Your goal
The entries are to be reproduced verbatim, with all pictures omitted.

Structured diff data

▼▼▼

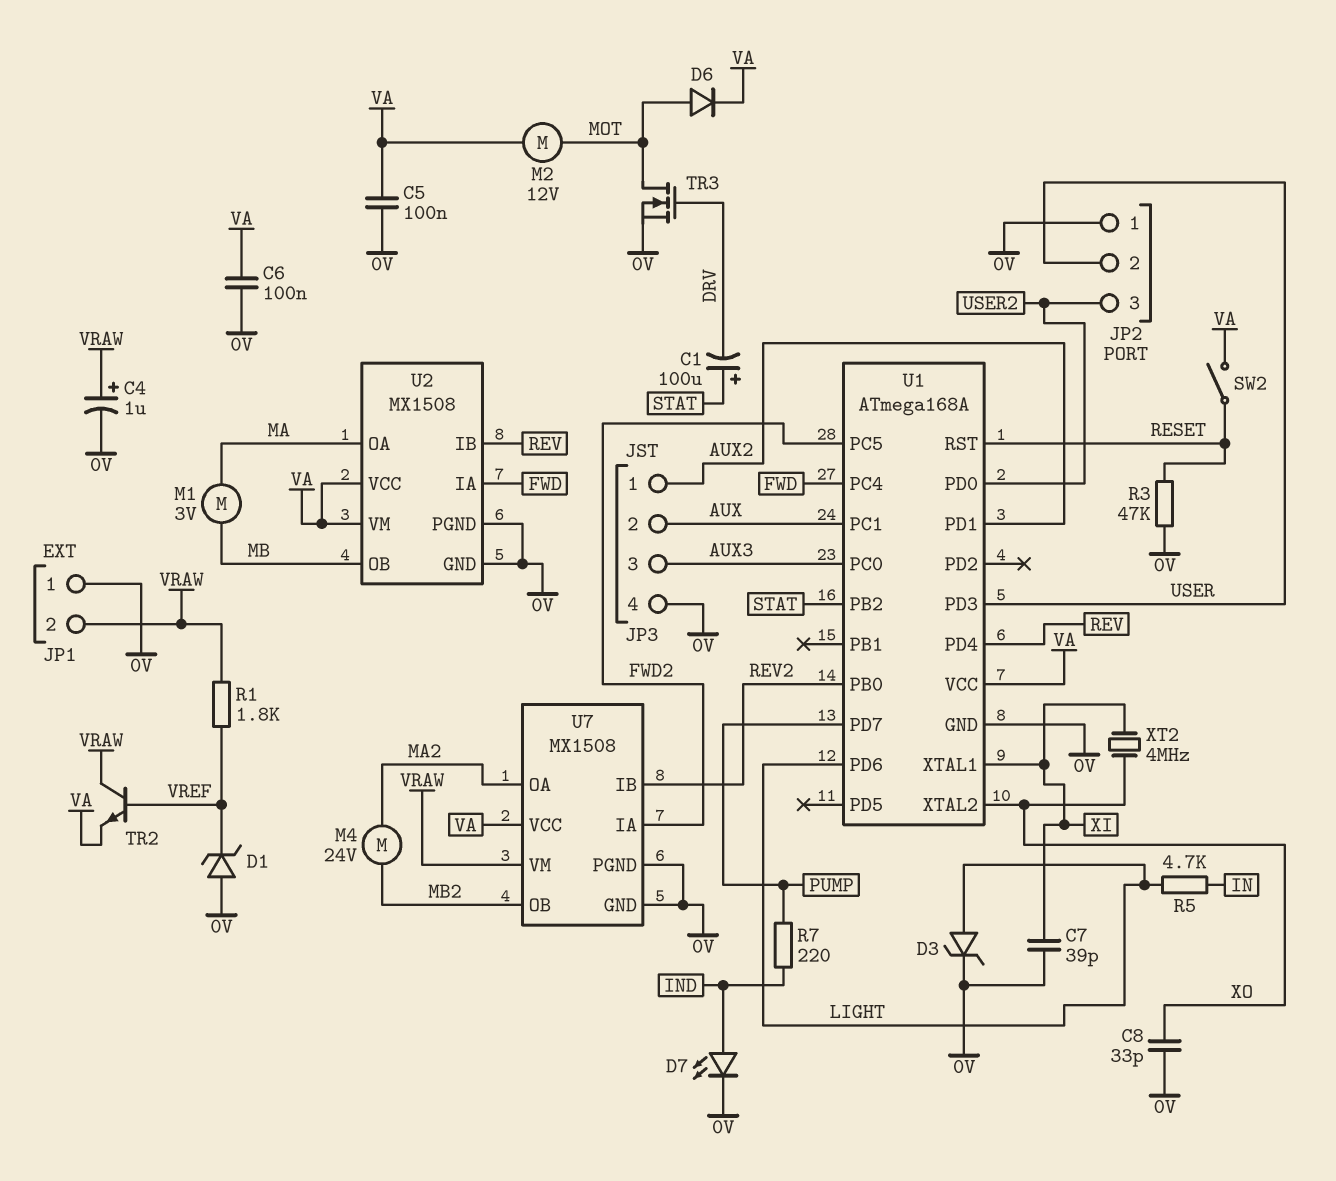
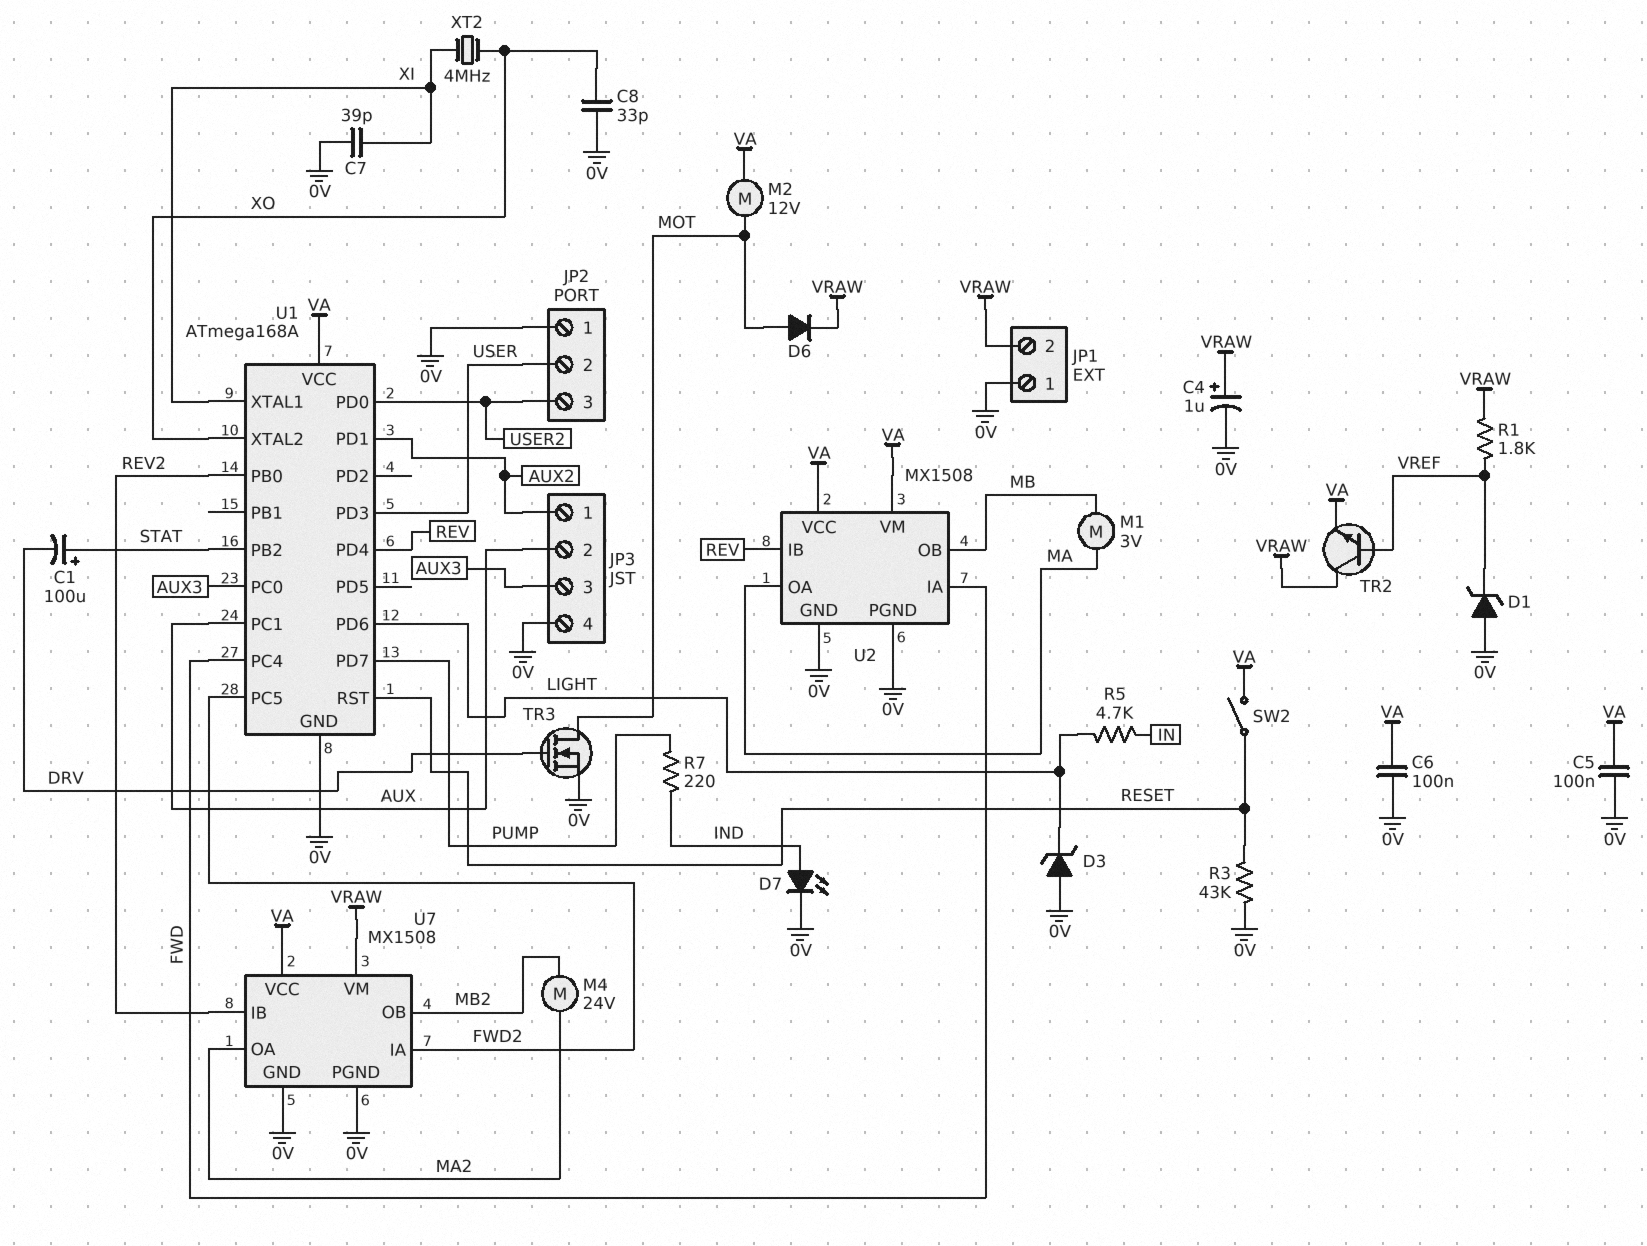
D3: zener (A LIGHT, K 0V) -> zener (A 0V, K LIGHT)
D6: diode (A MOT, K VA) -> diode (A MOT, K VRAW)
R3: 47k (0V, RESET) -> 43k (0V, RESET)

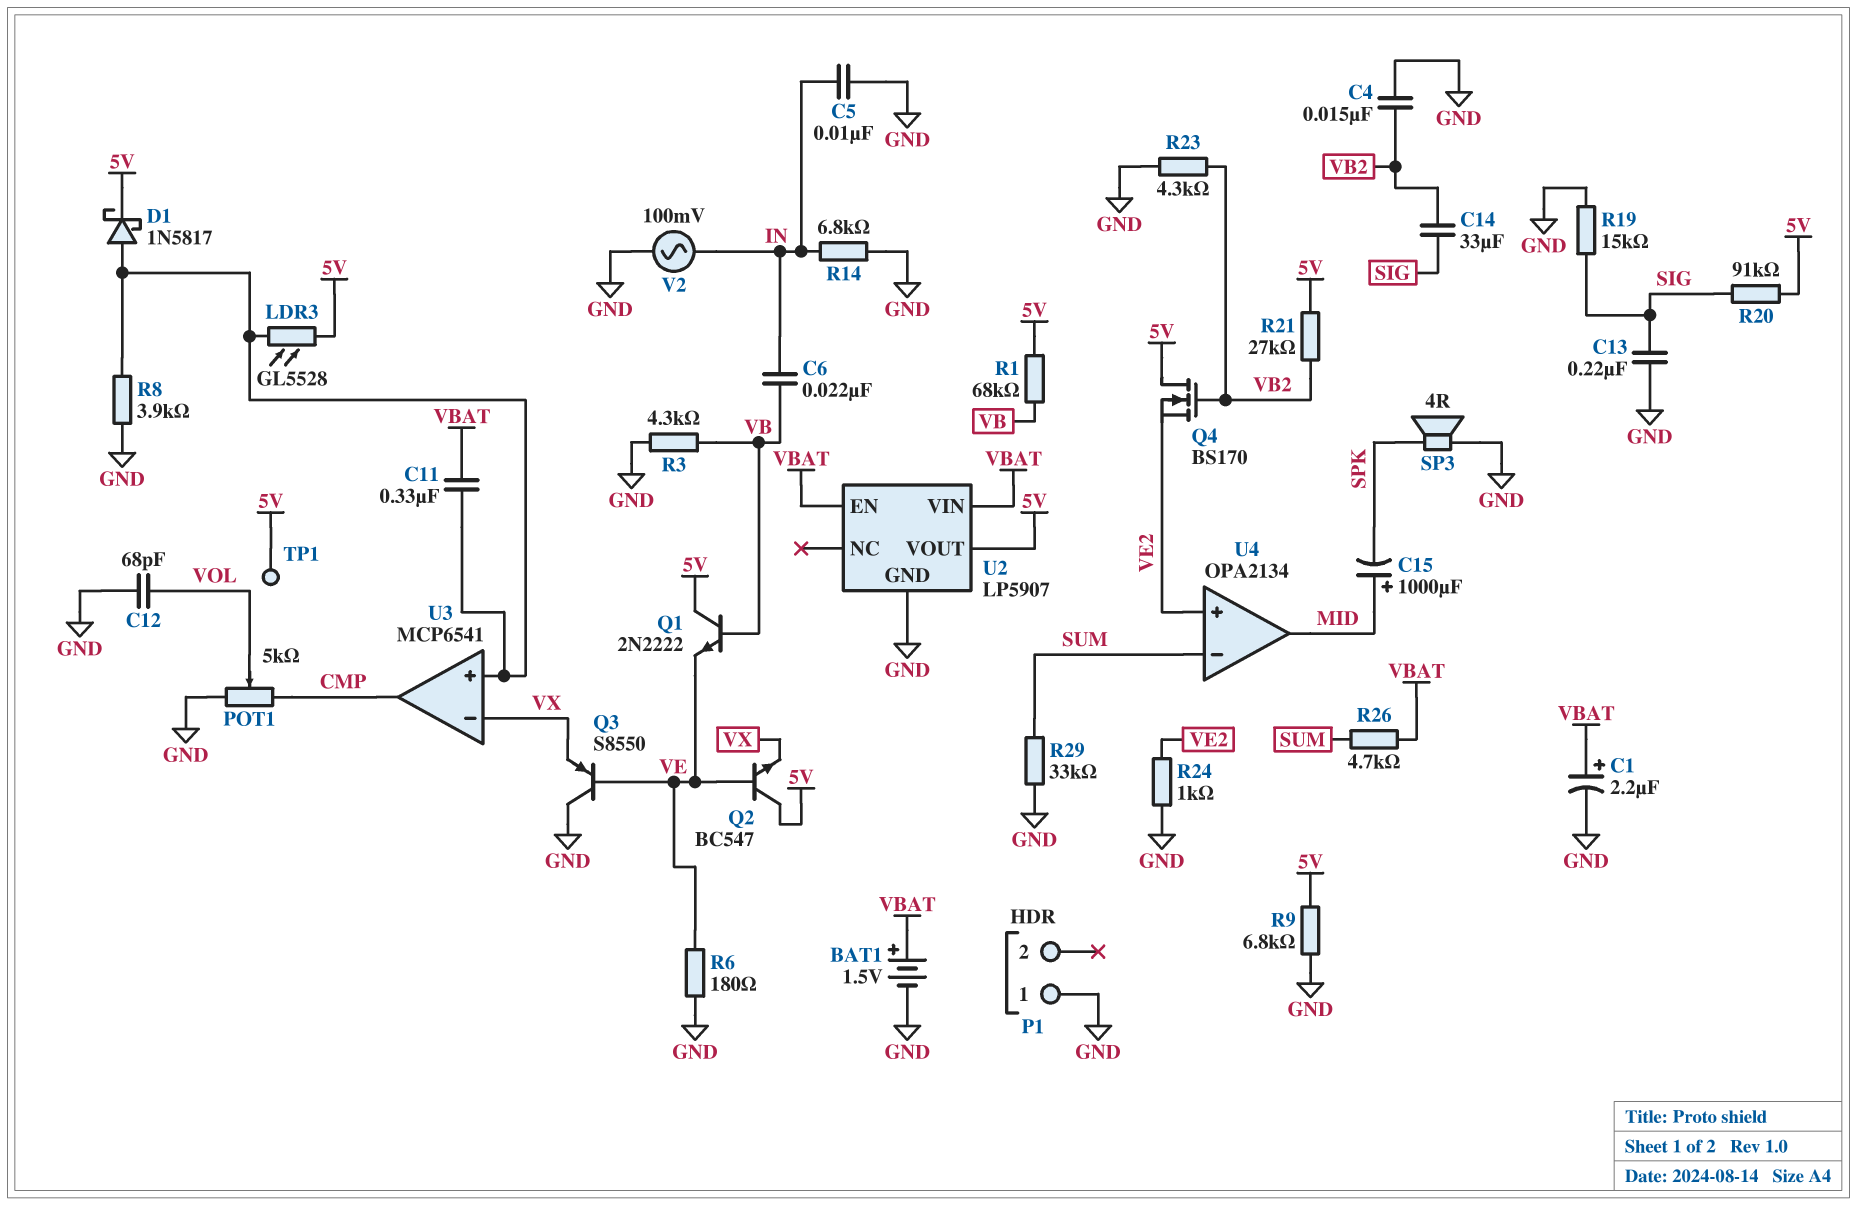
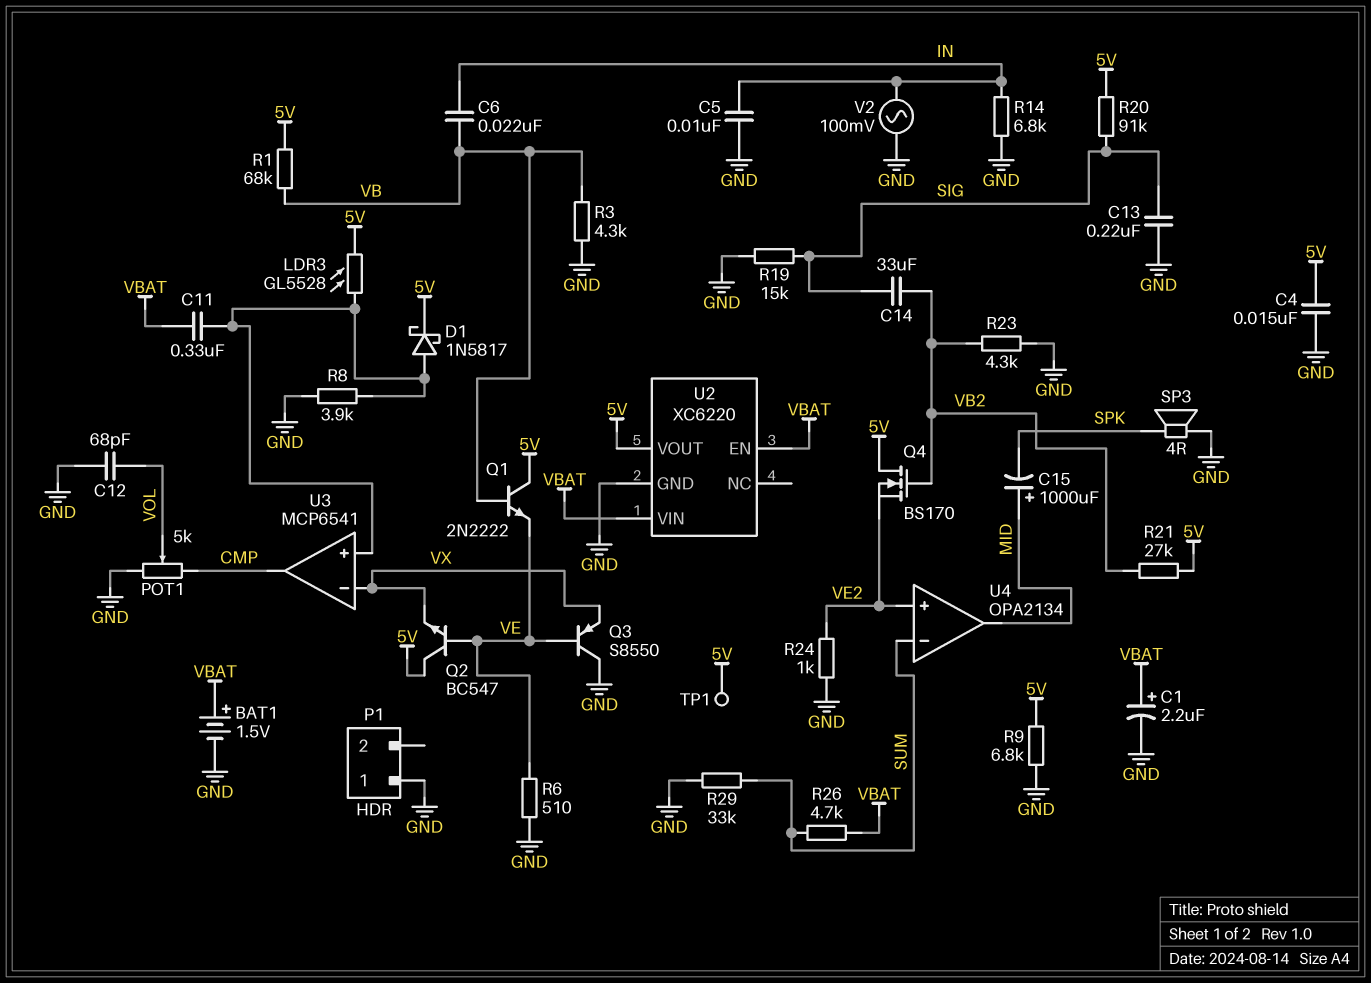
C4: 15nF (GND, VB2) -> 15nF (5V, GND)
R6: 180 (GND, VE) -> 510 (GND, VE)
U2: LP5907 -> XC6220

▲▲▲

Output of the exercise
D3: zener (A LIGHT, K 0V) -> zener (A 0V, K LIGHT)
D6: diode (A MOT, K VA) -> diode (A MOT, K VRAW)
R3: 47k (0V, RESET) -> 43k (0V, RESET)

C4: 15nF (GND, VB2) -> 15nF (5V, GND)
R6: 180 (GND, VE) -> 510 (GND, VE)
U2: LP5907 -> XC6220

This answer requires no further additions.